### PROBLEM STATEMENT
Below is some data. Retype exactly the lines starting at the one with "U2: AMS1117-5.0 -> LM7812" and ending at the one with "V1: AC 2V (GND, N005) -> AC 2V (3V3, GND)".

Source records
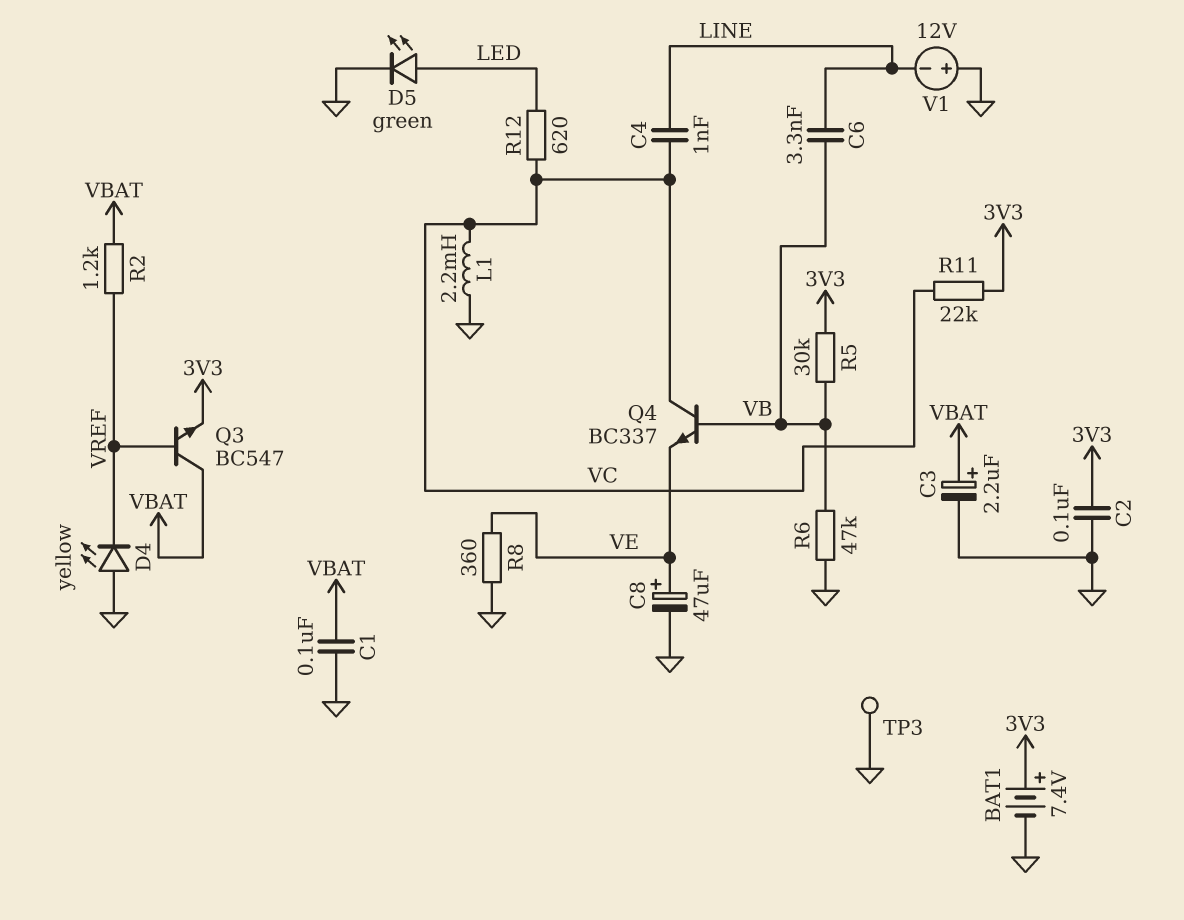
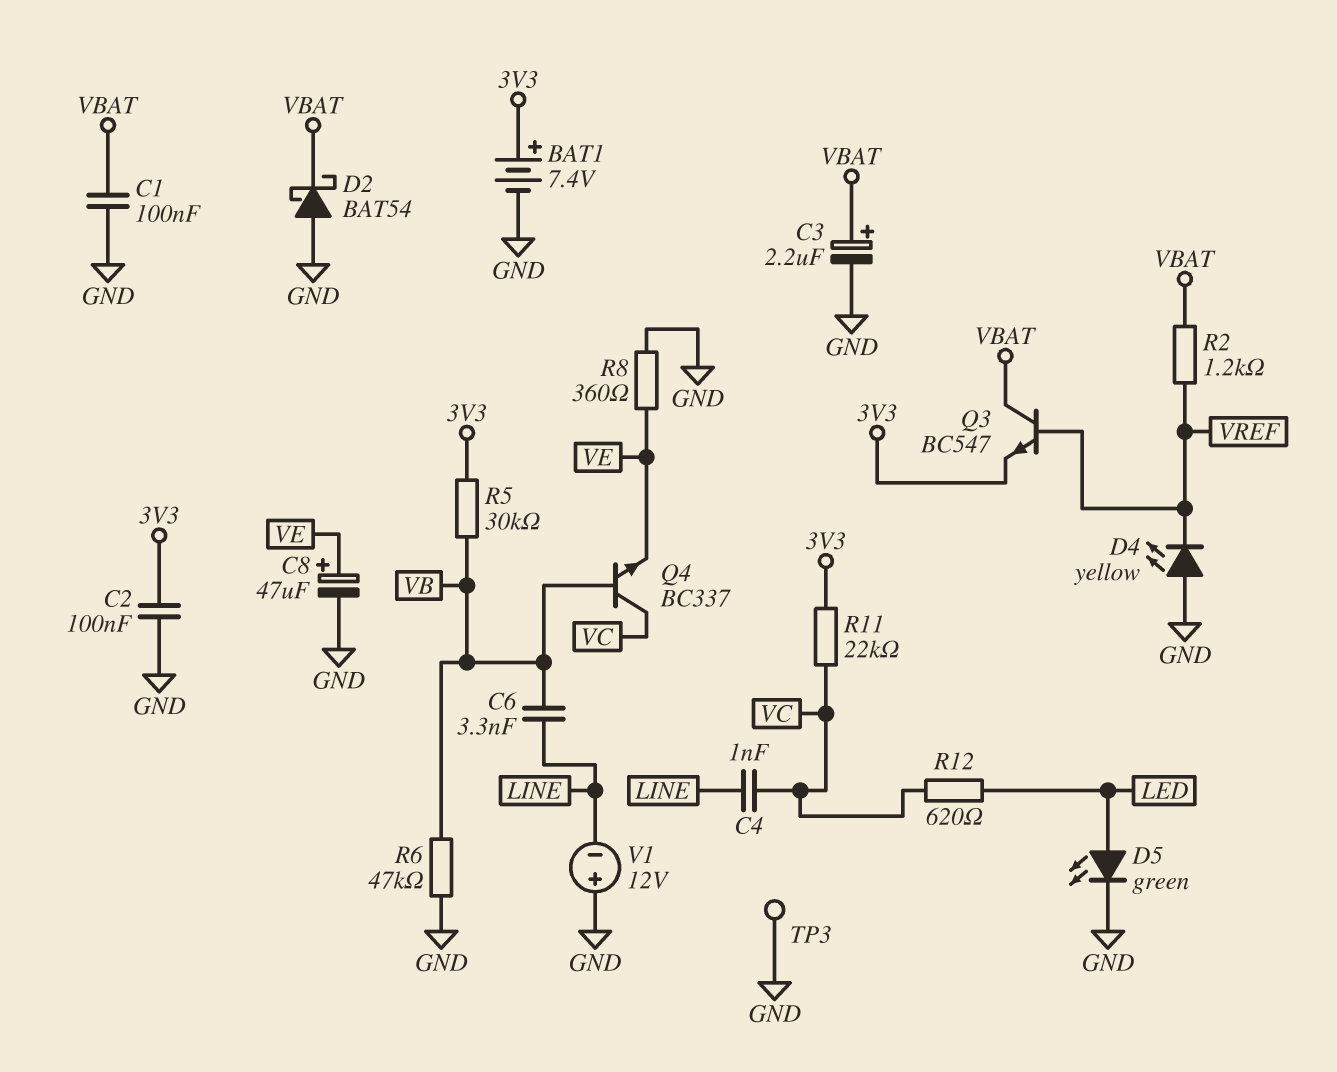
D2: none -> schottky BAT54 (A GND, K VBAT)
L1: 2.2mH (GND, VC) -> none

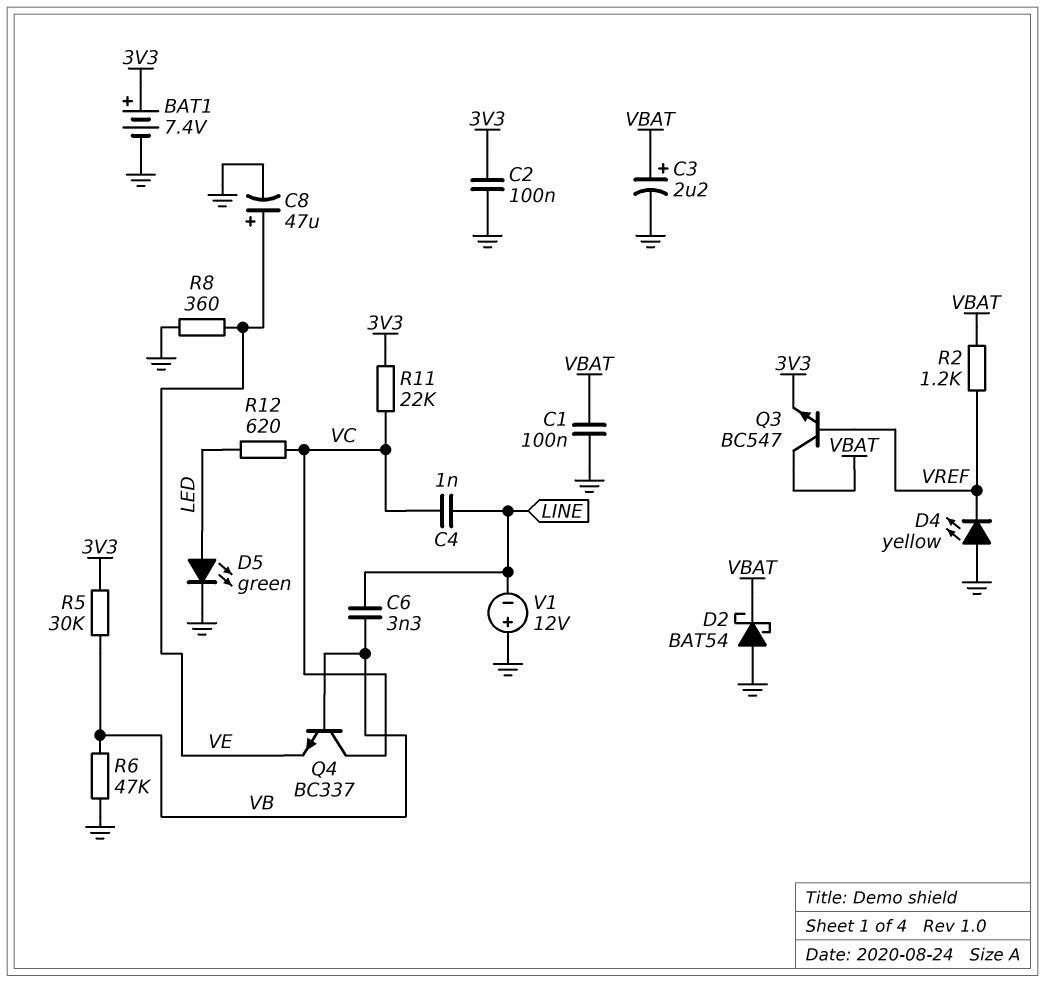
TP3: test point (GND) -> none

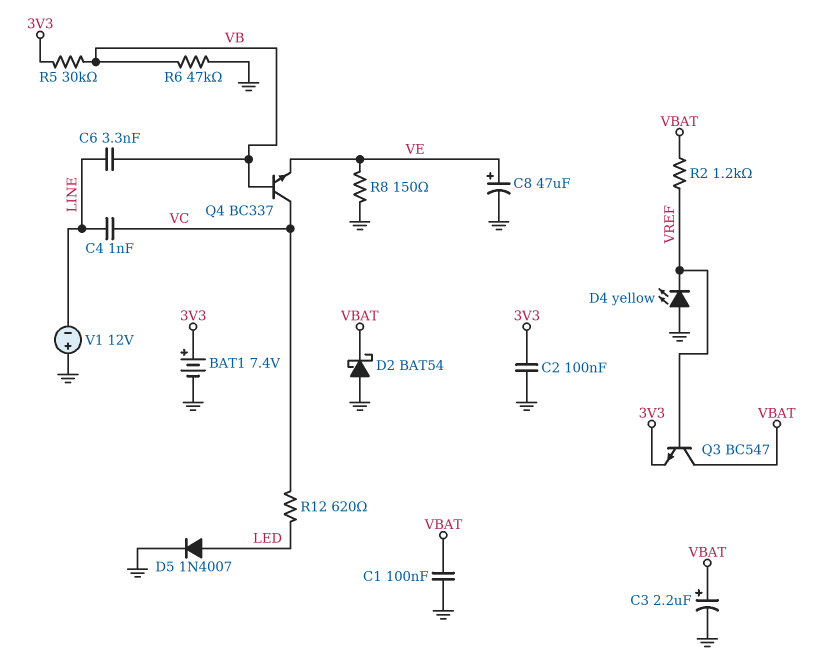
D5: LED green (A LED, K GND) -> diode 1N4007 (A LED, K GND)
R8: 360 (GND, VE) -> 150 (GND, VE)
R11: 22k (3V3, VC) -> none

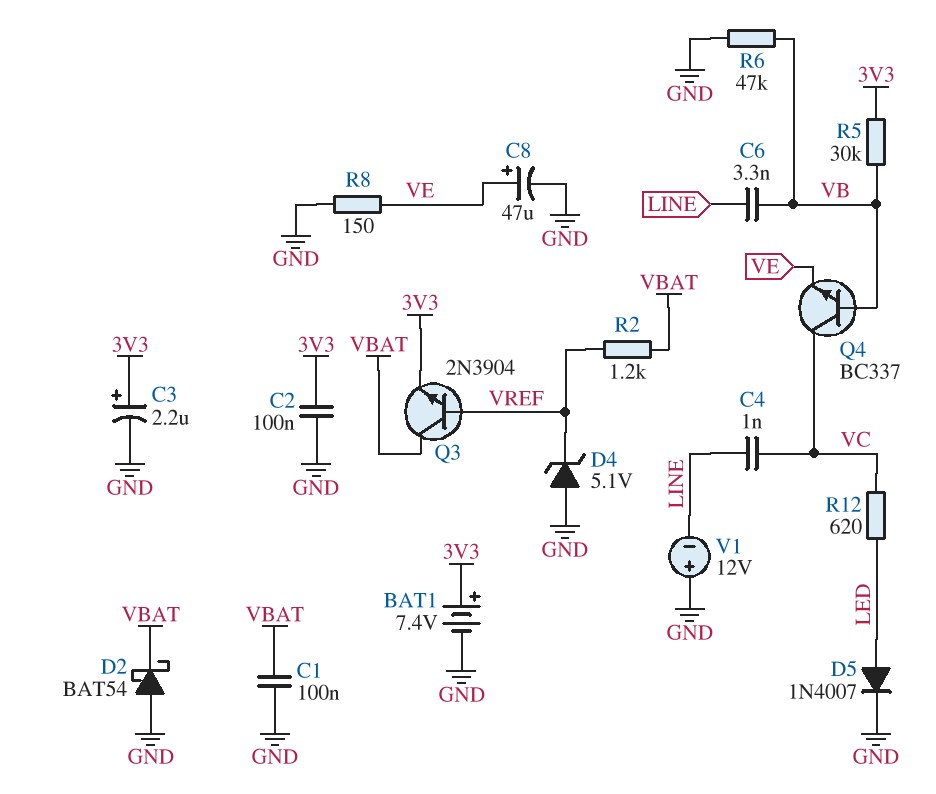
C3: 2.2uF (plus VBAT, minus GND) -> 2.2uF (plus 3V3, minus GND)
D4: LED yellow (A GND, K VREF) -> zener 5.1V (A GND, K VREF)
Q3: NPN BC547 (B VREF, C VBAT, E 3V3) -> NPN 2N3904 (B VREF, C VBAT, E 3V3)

---

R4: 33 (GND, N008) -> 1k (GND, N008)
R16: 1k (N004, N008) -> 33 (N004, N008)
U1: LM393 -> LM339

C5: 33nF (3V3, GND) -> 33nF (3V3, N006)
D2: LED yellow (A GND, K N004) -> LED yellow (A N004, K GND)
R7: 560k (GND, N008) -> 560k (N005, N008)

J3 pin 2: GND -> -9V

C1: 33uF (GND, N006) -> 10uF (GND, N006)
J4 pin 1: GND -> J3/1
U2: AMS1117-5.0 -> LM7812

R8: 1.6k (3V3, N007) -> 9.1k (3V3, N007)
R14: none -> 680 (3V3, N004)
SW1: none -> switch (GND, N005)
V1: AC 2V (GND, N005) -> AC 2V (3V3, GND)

### RESPONSE TO THIS TASK
U2: AMS1117-5.0 -> LM7812

R8: 1.6k (3V3, N007) -> 9.1k (3V3, N007)
R14: none -> 680 (3V3, N004)
SW1: none -> switch (GND, N005)
V1: AC 2V (GND, N005) -> AC 2V (3V3, GND)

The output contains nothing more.